Colored object listings:

=== Begin Enclosure ===

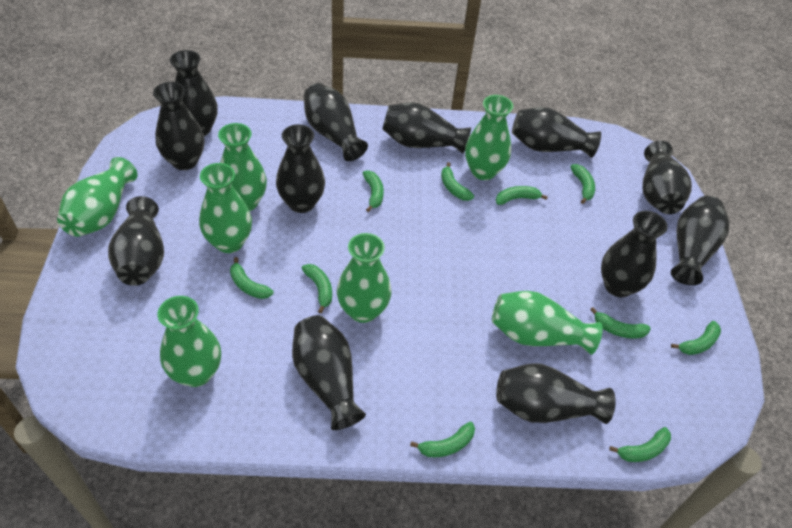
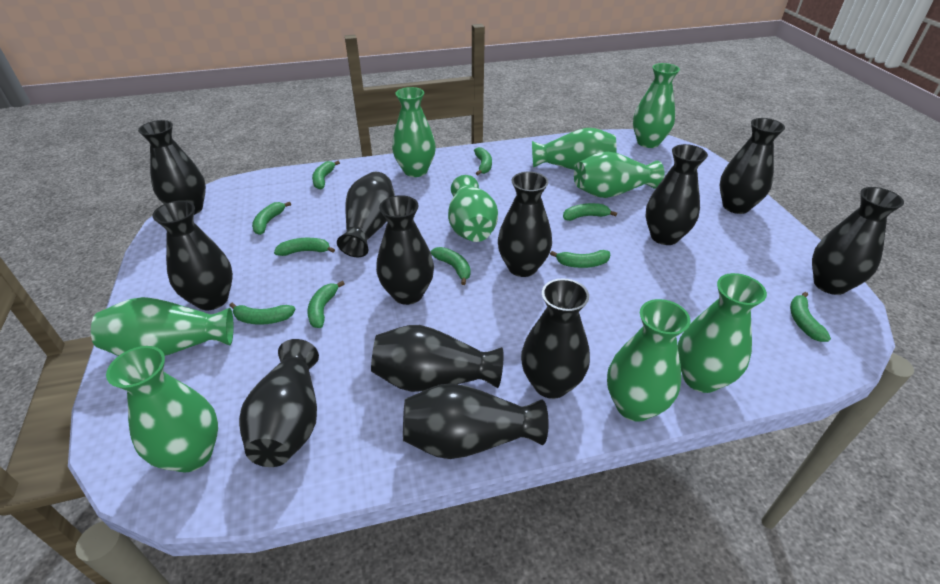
green vase: 7 -> 9

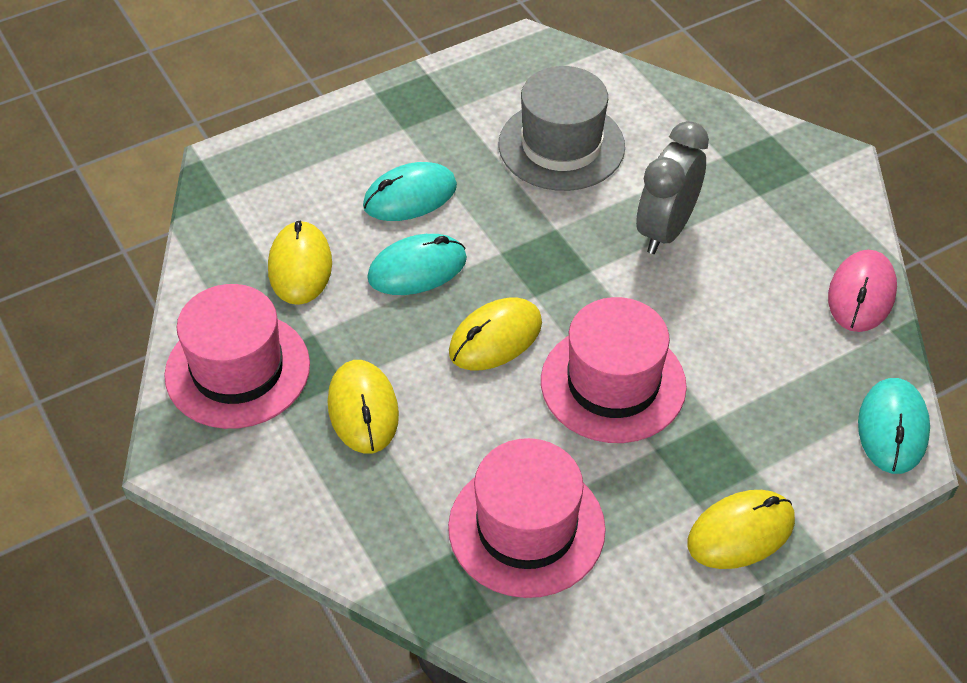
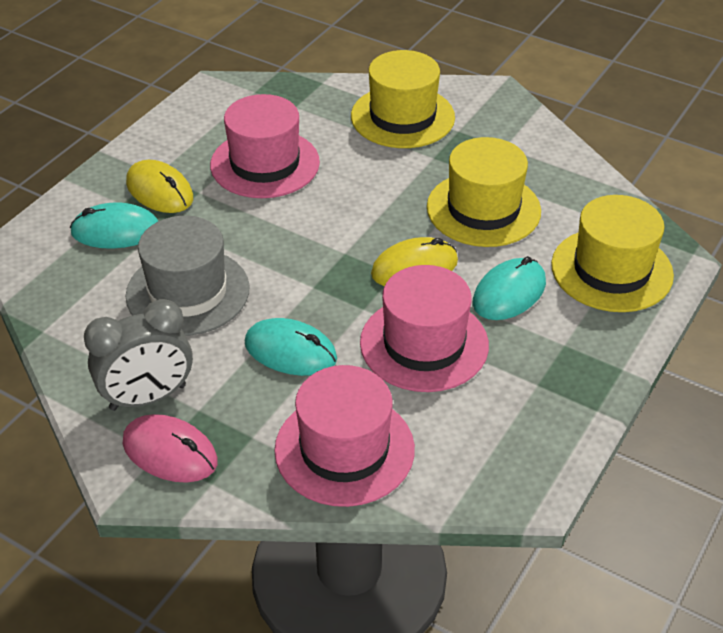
yellow hat: 0 -> 3
yellow mouse: 4 -> 2

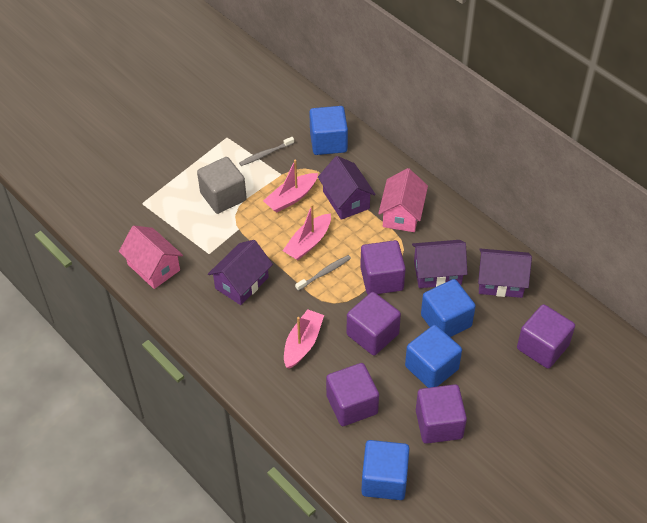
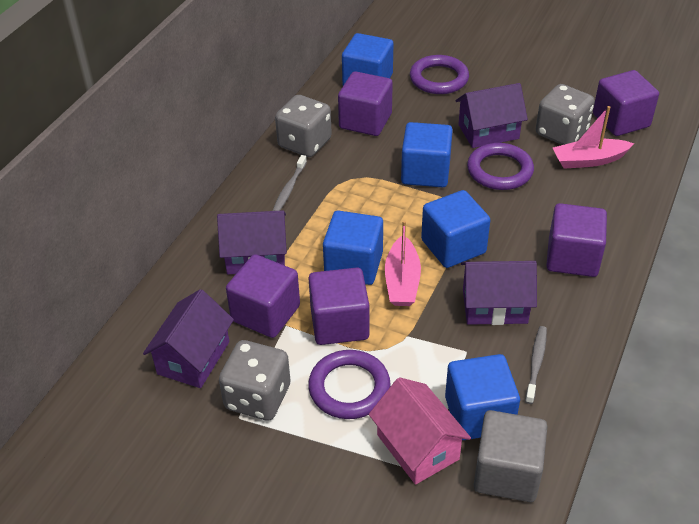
blue cube: 4 -> 5
grey dice: 0 -> 3
pink boat: 3 -> 2
pink house: 2 -> 1
purple ring: 0 -> 3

=== End Enclosure ===

▸ **Exercise goal**
Reproduce each line of the records exactly, omitting any picture.

▸ **Task response**
green vase: 7 -> 9

yellow hat: 0 -> 3
yellow mouse: 4 -> 2

blue cube: 4 -> 5
grey dice: 0 -> 3
pink boat: 3 -> 2
pink house: 2 -> 1
purple ring: 0 -> 3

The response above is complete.